#### [Work to complete]
Reproduce the data in full, exactly as it appears.

#### [Data to use]

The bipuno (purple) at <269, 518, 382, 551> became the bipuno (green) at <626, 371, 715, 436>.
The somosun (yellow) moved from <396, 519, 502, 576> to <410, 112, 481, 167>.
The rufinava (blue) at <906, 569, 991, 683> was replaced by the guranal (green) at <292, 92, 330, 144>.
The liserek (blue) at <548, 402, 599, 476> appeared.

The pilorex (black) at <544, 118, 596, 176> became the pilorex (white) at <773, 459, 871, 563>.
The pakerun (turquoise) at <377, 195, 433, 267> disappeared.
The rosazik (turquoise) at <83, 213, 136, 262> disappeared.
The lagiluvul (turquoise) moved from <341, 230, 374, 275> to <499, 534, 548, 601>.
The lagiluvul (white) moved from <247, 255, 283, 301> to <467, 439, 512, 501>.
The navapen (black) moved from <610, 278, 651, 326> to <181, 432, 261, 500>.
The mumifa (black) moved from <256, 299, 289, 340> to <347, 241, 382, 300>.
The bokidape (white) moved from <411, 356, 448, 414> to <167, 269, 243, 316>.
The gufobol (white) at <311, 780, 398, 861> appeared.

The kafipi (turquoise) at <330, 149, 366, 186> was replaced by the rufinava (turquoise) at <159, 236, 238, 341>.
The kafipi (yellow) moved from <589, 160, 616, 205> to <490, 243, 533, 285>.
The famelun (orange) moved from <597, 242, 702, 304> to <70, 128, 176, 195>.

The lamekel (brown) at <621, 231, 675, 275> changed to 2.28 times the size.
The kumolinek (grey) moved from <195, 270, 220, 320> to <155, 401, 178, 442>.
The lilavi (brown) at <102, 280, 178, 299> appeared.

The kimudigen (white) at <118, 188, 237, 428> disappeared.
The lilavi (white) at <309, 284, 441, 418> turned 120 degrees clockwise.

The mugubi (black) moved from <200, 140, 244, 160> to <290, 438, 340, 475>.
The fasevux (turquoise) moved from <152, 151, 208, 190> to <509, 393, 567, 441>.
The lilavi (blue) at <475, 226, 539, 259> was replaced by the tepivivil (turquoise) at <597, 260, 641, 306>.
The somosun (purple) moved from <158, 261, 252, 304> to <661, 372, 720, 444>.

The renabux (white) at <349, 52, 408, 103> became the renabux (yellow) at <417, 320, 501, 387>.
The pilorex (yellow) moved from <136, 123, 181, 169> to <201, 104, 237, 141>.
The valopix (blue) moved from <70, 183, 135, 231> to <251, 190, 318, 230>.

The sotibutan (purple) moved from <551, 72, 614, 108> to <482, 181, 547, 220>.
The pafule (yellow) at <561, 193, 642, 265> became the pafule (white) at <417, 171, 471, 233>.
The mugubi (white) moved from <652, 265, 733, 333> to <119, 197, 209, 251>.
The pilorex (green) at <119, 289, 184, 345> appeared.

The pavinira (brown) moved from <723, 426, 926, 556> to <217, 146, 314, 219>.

#### [Exercise answer]
The bipuno (purple) at <269, 518, 382, 551> became the bipuno (green) at <626, 371, 715, 436>.
The somosun (yellow) moved from <396, 519, 502, 576> to <410, 112, 481, 167>.
The rufinava (blue) at <906, 569, 991, 683> was replaced by the guranal (green) at <292, 92, 330, 144>.
The liserek (blue) at <548, 402, 599, 476> appeared.

The pilorex (black) at <544, 118, 596, 176> became the pilorex (white) at <773, 459, 871, 563>.
The pakerun (turquoise) at <377, 195, 433, 267> disappeared.
The rosazik (turquoise) at <83, 213, 136, 262> disappeared.
The lagiluvul (turquoise) moved from <341, 230, 374, 275> to <499, 534, 548, 601>.
The lagiluvul (white) moved from <247, 255, 283, 301> to <467, 439, 512, 501>.
The navapen (black) moved from <610, 278, 651, 326> to <181, 432, 261, 500>.
The mumifa (black) moved from <256, 299, 289, 340> to <347, 241, 382, 300>.
The bokidape (white) moved from <411, 356, 448, 414> to <167, 269, 243, 316>.
The gufobol (white) at <311, 780, 398, 861> appeared.

The kafipi (turquoise) at <330, 149, 366, 186> was replaced by the rufinava (turquoise) at <159, 236, 238, 341>.
The kafipi (yellow) moved from <589, 160, 616, 205> to <490, 243, 533, 285>.
The famelun (orange) moved from <597, 242, 702, 304> to <70, 128, 176, 195>.

The lamekel (brown) at <621, 231, 675, 275> changed to 2.28 times the size.
The kumolinek (grey) moved from <195, 270, 220, 320> to <155, 401, 178, 442>.
The lilavi (brown) at <102, 280, 178, 299> appeared.

The kimudigen (white) at <118, 188, 237, 428> disappeared.
The lilavi (white) at <309, 284, 441, 418> turned 120 degrees clockwise.

The mugubi (black) moved from <200, 140, 244, 160> to <290, 438, 340, 475>.
The fasevux (turquoise) moved from <152, 151, 208, 190> to <509, 393, 567, 441>.
The lilavi (blue) at <475, 226, 539, 259> was replaced by the tepivivil (turquoise) at <597, 260, 641, 306>.
The somosun (purple) moved from <158, 261, 252, 304> to <661, 372, 720, 444>.

The renabux (white) at <349, 52, 408, 103> became the renabux (yellow) at <417, 320, 501, 387>.
The pilorex (yellow) moved from <136, 123, 181, 169> to <201, 104, 237, 141>.
The valopix (blue) moved from <70, 183, 135, 231> to <251, 190, 318, 230>.

The sotibutan (purple) moved from <551, 72, 614, 108> to <482, 181, 547, 220>.
The pafule (yellow) at <561, 193, 642, 265> became the pafule (white) at <417, 171, 471, 233>.
The mugubi (white) moved from <652, 265, 733, 333> to <119, 197, 209, 251>.
The pilorex (green) at <119, 289, 184, 345> appeared.

The pavinira (brown) moved from <723, 426, 926, 556> to <217, 146, 314, 219>.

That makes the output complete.